▶ _Instructions to follow_
Each line below from the one containing "purple cross: (945, 1068)" through the one containing "brown circle: (46, 496) -> (19, 514), moved" is to be given again exactly, and no line outside that span.

· · · ·

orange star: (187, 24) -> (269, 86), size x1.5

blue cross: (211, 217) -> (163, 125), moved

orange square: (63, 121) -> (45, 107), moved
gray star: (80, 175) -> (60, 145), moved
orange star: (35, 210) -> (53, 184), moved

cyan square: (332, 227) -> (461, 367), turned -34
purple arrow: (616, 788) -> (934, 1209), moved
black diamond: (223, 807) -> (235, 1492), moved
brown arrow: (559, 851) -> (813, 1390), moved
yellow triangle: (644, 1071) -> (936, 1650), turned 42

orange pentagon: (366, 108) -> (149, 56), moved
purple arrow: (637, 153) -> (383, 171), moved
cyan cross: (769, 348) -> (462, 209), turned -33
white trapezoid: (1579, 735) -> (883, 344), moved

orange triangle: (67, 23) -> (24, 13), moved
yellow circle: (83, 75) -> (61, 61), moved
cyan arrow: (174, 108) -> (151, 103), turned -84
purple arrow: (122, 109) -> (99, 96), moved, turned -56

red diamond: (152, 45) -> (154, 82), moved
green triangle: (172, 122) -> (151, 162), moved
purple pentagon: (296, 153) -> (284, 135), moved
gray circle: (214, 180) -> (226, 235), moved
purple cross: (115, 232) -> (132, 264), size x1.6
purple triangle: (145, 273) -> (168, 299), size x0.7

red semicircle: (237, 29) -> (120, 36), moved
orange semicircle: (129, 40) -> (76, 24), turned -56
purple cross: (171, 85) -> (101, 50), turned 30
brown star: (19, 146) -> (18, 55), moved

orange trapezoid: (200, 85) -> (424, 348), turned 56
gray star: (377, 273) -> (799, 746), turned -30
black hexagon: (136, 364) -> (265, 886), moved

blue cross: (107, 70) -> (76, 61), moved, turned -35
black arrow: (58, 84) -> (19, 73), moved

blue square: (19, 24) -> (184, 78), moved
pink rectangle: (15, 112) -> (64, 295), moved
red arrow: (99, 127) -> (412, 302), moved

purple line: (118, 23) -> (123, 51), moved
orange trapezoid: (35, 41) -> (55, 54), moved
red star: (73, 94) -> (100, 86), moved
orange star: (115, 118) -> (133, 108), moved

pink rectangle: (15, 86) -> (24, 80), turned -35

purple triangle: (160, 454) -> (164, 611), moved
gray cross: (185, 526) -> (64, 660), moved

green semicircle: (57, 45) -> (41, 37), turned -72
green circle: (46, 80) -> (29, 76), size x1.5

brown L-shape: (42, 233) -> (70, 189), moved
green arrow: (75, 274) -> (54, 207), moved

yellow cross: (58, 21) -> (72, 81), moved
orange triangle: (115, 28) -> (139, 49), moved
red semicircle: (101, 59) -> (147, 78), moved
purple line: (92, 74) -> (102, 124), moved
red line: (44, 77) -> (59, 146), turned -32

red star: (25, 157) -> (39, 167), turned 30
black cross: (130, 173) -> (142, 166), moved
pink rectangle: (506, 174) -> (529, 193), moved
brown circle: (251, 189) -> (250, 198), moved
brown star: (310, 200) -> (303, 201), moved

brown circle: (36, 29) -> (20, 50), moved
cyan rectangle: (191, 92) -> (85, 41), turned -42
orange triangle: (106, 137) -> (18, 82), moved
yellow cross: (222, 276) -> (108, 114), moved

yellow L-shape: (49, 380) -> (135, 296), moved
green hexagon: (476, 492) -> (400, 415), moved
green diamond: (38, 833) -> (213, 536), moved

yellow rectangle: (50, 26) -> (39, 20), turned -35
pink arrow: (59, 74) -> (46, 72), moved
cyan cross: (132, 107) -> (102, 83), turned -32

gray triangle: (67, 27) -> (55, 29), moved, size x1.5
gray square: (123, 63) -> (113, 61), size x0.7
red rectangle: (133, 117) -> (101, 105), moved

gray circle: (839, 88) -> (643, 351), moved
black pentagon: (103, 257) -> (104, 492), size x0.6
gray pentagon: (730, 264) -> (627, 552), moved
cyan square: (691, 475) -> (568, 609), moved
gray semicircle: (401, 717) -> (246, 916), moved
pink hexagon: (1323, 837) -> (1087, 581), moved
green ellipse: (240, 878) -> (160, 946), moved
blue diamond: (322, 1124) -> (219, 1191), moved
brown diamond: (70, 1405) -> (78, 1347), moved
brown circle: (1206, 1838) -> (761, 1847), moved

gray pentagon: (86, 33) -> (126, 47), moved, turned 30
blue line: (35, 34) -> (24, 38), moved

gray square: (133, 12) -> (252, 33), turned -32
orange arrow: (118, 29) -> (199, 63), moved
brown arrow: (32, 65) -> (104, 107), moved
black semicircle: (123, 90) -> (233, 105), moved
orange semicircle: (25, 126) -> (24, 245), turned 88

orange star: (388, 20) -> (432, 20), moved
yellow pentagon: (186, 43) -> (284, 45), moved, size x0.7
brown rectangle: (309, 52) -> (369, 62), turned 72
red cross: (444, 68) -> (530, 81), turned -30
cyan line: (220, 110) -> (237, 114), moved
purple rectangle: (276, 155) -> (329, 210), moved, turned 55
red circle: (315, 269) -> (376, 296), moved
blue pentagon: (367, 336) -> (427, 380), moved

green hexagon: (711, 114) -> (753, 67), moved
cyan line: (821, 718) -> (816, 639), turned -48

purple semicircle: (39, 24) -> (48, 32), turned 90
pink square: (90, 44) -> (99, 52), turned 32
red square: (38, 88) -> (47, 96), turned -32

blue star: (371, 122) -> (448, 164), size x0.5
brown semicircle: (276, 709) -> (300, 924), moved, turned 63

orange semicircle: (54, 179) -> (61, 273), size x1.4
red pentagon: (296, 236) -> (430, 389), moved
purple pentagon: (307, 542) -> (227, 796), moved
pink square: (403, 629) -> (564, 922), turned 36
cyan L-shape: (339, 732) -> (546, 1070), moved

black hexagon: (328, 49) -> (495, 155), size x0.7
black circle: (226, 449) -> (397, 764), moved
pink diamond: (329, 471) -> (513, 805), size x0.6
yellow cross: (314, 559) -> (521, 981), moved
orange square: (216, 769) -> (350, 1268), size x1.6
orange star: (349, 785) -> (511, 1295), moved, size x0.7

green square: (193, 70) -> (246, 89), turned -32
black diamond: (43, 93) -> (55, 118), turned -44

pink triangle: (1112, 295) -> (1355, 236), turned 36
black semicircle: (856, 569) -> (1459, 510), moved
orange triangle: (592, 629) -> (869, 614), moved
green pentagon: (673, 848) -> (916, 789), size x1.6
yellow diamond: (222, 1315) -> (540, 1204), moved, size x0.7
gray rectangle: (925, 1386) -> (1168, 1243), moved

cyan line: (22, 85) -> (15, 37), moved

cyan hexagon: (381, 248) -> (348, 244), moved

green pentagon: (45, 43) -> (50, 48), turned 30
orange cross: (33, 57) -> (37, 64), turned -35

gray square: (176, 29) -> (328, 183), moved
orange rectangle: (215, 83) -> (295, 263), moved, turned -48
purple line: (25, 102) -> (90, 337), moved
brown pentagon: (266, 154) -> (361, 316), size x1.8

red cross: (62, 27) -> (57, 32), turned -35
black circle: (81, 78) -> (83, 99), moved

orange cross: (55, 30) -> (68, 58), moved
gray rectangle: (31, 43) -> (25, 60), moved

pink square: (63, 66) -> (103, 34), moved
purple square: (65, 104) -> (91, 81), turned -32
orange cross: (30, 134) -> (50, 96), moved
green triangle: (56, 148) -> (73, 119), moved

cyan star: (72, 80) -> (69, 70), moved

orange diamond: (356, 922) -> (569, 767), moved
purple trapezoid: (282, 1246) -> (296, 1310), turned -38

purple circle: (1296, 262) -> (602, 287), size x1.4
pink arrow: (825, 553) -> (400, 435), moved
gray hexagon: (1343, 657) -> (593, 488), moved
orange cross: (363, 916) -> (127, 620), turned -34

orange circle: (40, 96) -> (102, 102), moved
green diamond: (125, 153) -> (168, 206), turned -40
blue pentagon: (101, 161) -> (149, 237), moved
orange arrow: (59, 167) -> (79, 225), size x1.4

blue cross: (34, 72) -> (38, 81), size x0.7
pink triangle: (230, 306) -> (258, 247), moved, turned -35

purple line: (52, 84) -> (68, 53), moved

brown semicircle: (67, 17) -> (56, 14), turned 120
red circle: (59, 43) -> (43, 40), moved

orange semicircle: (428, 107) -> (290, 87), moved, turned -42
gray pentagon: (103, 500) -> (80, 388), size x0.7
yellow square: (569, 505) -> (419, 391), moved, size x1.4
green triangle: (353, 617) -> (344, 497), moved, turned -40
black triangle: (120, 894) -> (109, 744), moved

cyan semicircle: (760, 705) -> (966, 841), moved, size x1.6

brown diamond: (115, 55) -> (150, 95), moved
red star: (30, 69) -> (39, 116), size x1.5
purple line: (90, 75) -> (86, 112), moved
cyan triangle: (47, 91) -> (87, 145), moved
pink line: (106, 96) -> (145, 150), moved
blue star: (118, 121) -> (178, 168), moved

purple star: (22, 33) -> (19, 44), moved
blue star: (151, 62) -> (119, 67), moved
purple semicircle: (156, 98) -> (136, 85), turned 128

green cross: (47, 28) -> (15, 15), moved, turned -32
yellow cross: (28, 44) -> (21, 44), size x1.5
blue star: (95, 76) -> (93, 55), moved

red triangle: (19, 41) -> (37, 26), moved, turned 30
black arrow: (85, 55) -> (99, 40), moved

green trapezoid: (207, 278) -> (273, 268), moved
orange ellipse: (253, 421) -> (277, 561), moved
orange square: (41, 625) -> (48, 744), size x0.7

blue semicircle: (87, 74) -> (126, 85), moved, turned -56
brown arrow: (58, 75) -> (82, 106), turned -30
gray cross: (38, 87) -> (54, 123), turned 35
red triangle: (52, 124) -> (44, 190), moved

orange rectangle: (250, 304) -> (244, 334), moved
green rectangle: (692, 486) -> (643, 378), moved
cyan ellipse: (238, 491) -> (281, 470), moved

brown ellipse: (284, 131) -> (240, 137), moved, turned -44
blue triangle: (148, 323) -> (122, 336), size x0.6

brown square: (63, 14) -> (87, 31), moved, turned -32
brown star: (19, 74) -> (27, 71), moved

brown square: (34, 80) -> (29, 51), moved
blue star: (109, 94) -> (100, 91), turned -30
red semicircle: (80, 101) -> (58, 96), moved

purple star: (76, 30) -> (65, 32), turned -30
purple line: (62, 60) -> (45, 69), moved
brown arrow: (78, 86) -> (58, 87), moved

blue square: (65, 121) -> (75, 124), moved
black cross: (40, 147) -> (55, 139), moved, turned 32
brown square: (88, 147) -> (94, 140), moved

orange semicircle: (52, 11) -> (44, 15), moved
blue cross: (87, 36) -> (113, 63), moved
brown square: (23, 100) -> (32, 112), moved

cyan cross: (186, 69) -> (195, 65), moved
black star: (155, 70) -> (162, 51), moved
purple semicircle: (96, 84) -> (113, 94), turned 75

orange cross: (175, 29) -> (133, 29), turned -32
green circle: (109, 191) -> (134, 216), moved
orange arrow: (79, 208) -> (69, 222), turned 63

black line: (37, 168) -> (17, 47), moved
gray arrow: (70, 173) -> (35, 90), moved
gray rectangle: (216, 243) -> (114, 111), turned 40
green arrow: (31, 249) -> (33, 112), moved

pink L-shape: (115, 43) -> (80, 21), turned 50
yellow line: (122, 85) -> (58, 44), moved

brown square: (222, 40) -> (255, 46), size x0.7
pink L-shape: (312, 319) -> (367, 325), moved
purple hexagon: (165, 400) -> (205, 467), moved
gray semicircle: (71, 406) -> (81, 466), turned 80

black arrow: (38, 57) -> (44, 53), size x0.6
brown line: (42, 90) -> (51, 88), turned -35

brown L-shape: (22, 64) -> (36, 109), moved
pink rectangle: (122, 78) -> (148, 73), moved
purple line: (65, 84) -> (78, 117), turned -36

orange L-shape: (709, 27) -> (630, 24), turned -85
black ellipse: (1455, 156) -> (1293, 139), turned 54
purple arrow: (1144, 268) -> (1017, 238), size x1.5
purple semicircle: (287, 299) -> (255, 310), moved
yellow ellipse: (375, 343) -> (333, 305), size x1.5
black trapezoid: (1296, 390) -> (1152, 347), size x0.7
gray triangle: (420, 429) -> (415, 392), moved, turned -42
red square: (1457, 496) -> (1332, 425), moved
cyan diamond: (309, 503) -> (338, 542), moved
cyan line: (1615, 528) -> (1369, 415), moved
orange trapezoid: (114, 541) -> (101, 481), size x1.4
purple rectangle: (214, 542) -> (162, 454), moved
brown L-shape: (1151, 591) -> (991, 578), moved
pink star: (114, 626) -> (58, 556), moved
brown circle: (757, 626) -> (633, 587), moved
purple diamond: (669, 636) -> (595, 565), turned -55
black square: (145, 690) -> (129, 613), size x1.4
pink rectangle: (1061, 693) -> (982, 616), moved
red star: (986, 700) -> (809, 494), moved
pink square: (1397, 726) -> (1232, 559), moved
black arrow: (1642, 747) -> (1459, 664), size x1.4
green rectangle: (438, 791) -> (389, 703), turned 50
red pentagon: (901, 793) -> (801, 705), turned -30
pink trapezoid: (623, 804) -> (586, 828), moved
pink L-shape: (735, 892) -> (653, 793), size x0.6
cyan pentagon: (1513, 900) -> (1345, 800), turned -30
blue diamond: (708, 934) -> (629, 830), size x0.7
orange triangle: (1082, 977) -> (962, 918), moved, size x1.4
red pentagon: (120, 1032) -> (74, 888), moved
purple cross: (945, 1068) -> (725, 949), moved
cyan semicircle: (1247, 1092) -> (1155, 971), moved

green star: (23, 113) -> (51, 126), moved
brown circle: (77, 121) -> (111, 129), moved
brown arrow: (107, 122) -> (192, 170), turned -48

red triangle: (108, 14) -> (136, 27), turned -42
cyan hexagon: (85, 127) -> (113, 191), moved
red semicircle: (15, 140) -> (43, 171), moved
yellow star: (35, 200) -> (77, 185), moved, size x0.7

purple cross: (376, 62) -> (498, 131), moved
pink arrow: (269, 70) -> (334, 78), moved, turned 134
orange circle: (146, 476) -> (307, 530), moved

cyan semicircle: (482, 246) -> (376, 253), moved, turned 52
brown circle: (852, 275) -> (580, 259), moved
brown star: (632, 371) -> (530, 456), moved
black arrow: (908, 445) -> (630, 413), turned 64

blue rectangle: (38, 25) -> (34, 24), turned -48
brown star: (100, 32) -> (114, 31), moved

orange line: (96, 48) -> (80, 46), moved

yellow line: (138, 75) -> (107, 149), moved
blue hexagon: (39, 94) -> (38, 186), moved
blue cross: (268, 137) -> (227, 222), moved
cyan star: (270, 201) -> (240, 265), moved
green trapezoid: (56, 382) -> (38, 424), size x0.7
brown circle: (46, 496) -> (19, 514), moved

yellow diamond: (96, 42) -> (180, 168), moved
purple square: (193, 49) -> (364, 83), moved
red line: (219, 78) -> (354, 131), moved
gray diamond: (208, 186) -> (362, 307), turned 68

· · · ·

▶ _Solution to this exercise_
purple cross: (945, 1068) -> (725, 949), moved
cyan semicircle: (1247, 1092) -> (1155, 971), moved

green star: (23, 113) -> (51, 126), moved
brown circle: (77, 121) -> (111, 129), moved
brown arrow: (107, 122) -> (192, 170), turned -48

red triangle: (108, 14) -> (136, 27), turned -42
cyan hexagon: (85, 127) -> (113, 191), moved
red semicircle: (15, 140) -> (43, 171), moved
yellow star: (35, 200) -> (77, 185), moved, size x0.7

purple cross: (376, 62) -> (498, 131), moved
pink arrow: (269, 70) -> (334, 78), moved, turned 134
orange circle: (146, 476) -> (307, 530), moved

cyan semicircle: (482, 246) -> (376, 253), moved, turned 52
brown circle: (852, 275) -> (580, 259), moved
brown star: (632, 371) -> (530, 456), moved
black arrow: (908, 445) -> (630, 413), turned 64

blue rectangle: (38, 25) -> (34, 24), turned -48
brown star: (100, 32) -> (114, 31), moved

orange line: (96, 48) -> (80, 46), moved

yellow line: (138, 75) -> (107, 149), moved
blue hexagon: (39, 94) -> (38, 186), moved
blue cross: (268, 137) -> (227, 222), moved
cyan star: (270, 201) -> (240, 265), moved
green trapezoid: (56, 382) -> (38, 424), size x0.7
brown circle: (46, 496) -> (19, 514), moved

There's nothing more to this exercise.